_DIRECTIONS_
Reproduce the lines from the one holding "LINE pin GND: GND -> none" to the end of the entries. Include both ends and change nothing.

_EXERCISE INPUT_
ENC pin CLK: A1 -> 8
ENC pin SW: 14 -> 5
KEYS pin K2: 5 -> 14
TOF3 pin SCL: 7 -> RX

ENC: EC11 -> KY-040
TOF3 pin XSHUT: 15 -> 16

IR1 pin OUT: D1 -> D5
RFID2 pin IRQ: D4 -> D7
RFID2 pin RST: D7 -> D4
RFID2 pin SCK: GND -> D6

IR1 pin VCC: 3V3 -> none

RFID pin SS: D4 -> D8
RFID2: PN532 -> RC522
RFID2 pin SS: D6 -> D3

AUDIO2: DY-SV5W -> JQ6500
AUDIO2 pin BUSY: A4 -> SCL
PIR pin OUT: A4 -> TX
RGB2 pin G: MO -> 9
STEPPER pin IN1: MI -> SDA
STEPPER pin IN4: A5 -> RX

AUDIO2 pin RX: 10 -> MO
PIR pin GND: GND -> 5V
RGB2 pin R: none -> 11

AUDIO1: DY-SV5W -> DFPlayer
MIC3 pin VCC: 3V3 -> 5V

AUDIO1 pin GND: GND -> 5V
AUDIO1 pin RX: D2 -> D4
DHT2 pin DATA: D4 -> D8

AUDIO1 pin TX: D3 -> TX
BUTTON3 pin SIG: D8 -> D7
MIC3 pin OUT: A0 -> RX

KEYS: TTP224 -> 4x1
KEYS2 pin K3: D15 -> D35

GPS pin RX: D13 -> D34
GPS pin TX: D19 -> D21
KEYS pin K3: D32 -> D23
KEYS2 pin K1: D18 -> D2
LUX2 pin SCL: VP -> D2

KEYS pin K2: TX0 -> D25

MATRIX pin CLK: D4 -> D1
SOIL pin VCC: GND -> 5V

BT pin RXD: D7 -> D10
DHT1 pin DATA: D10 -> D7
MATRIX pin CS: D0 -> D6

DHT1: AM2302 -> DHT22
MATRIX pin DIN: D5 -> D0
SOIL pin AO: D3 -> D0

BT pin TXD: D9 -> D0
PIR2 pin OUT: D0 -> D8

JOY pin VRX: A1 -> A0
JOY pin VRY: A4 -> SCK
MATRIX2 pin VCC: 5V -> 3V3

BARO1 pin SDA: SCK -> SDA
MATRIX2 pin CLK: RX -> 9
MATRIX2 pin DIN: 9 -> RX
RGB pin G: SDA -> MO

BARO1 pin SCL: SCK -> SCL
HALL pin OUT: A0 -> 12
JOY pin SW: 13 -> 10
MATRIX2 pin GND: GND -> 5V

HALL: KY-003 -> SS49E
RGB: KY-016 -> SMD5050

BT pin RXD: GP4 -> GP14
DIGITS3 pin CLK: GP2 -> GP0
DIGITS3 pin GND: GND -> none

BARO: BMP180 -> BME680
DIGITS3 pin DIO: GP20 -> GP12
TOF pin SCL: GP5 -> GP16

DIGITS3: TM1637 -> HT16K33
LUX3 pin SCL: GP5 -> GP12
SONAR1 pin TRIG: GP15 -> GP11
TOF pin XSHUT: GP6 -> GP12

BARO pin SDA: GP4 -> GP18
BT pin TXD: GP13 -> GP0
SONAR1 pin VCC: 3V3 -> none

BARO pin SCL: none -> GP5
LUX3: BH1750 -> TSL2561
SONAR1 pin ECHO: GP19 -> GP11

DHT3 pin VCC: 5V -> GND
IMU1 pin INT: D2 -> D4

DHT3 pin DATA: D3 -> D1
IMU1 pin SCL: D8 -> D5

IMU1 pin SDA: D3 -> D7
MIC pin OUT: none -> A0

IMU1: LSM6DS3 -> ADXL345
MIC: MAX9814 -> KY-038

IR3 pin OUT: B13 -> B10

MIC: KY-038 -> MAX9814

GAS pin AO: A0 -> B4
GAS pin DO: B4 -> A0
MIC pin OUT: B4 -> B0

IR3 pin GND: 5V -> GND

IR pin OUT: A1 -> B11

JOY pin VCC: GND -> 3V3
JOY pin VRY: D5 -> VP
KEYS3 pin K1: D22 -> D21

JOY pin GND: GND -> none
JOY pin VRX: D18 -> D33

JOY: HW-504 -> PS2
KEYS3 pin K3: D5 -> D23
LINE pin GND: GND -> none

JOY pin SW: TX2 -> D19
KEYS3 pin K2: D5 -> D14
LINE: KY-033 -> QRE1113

_ANSWER TO THE PROBLEM_
LINE pin GND: GND -> none

JOY pin SW: TX2 -> D19
KEYS3 pin K2: D5 -> D14
LINE: KY-033 -> QRE1113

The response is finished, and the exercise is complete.